(DIRECTIONS)
The records below must be transcribed exactly, with each picture left out.

##### DATA

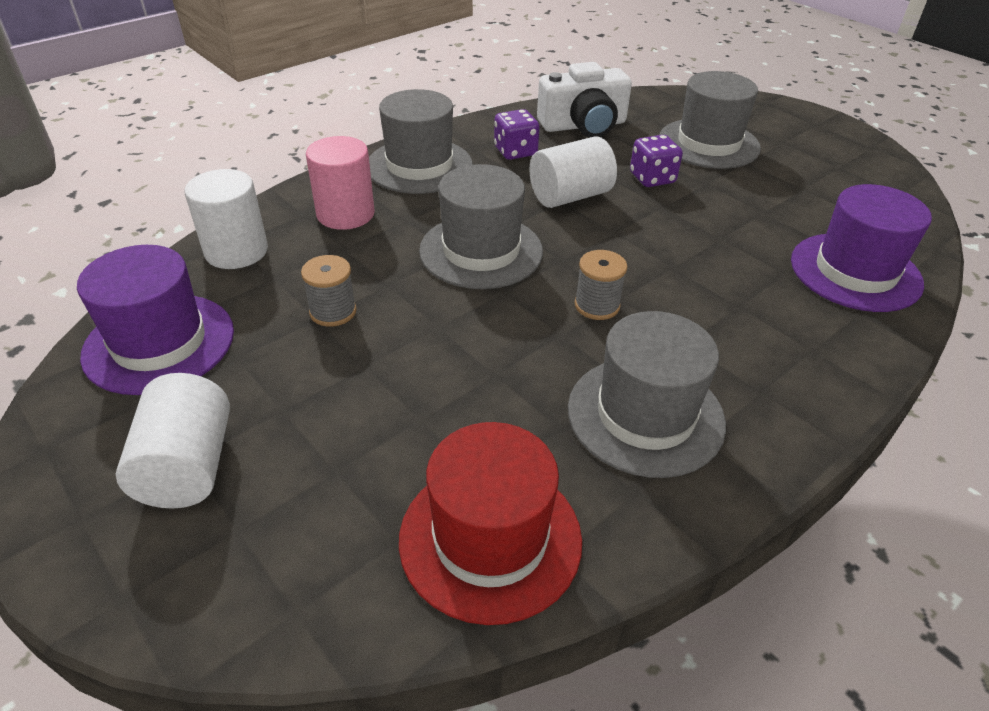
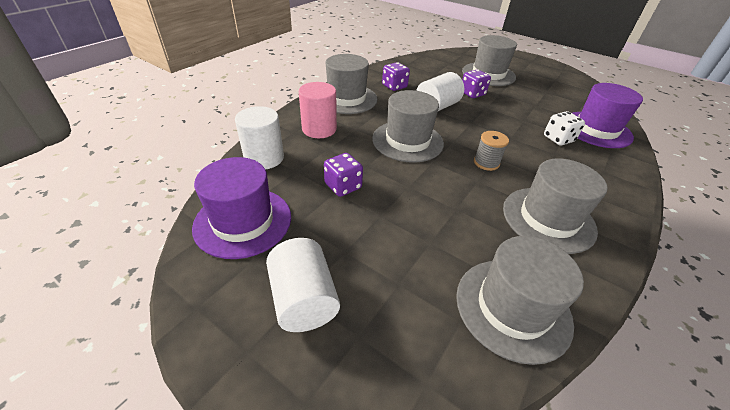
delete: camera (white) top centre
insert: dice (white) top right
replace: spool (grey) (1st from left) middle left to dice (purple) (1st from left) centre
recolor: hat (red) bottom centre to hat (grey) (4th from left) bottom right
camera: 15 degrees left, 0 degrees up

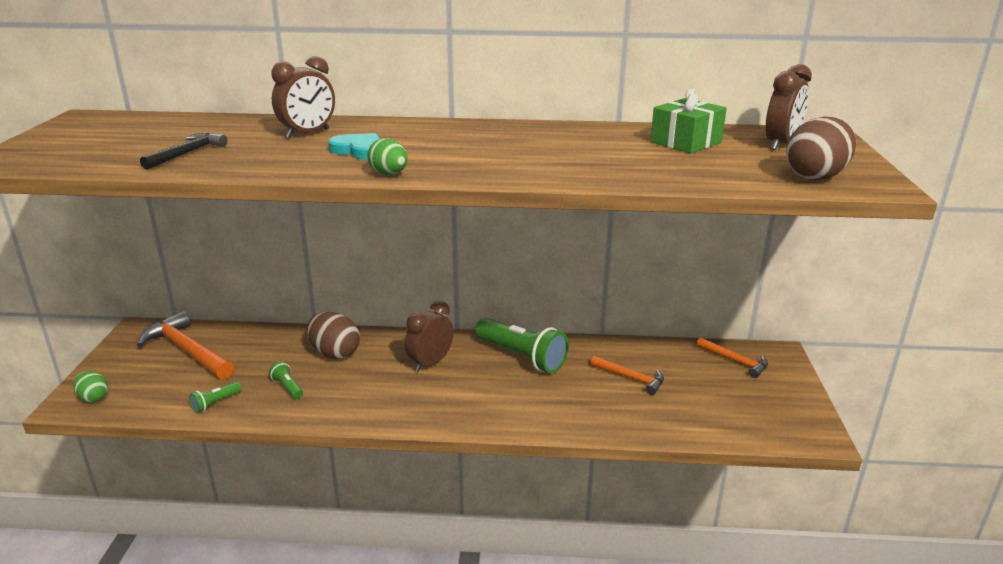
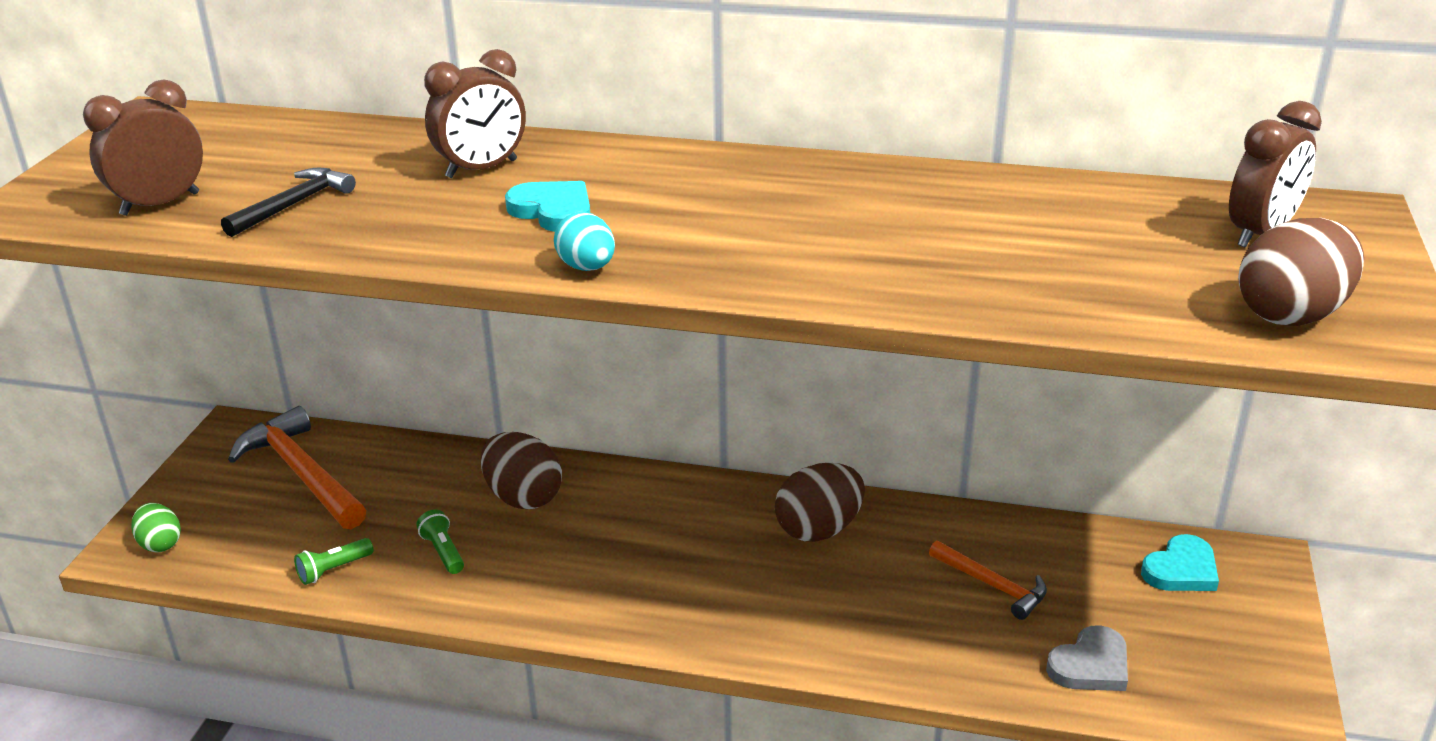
delete: gift (green) top right
insert: heart (grey) bottom right
move: clock (brown) (2nd from left in the first image) centre to clock (brown) (1st from left) top left
replace: flashlight (green) (3rd from left) centre to egg (brown) (2nd from left) bottom centre; hammer (orange) (3rd from left) middle right to heart (turquoise) (2nd from left) bottom right
recolor: egg (green) (2nd from left) top centre to egg (turquoise) top centre
camera: 10 degrees right, 5 degrees up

##########

(WRITTEN ANSWER)
delete: camera (white) top centre
insert: dice (white) top right
replace: spool (grey) (1st from left) middle left to dice (purple) (1st from left) centre
recolor: hat (red) bottom centre to hat (grey) (4th from left) bottom right
camera: 15 degrees left, 0 degrees up

delete: gift (green) top right
insert: heart (grey) bottom right
move: clock (brown) (2nd from left in the first image) centre to clock (brown) (1st from left) top left
replace: flashlight (green) (3rd from left) centre to egg (brown) (2nd from left) bottom centre; hammer (orange) (3rd from left) middle right to heart (turquoise) (2nd from left) bottom right
recolor: egg (green) (2nd from left) top centre to egg (turquoise) top centre
camera: 10 degrees right, 5 degrees up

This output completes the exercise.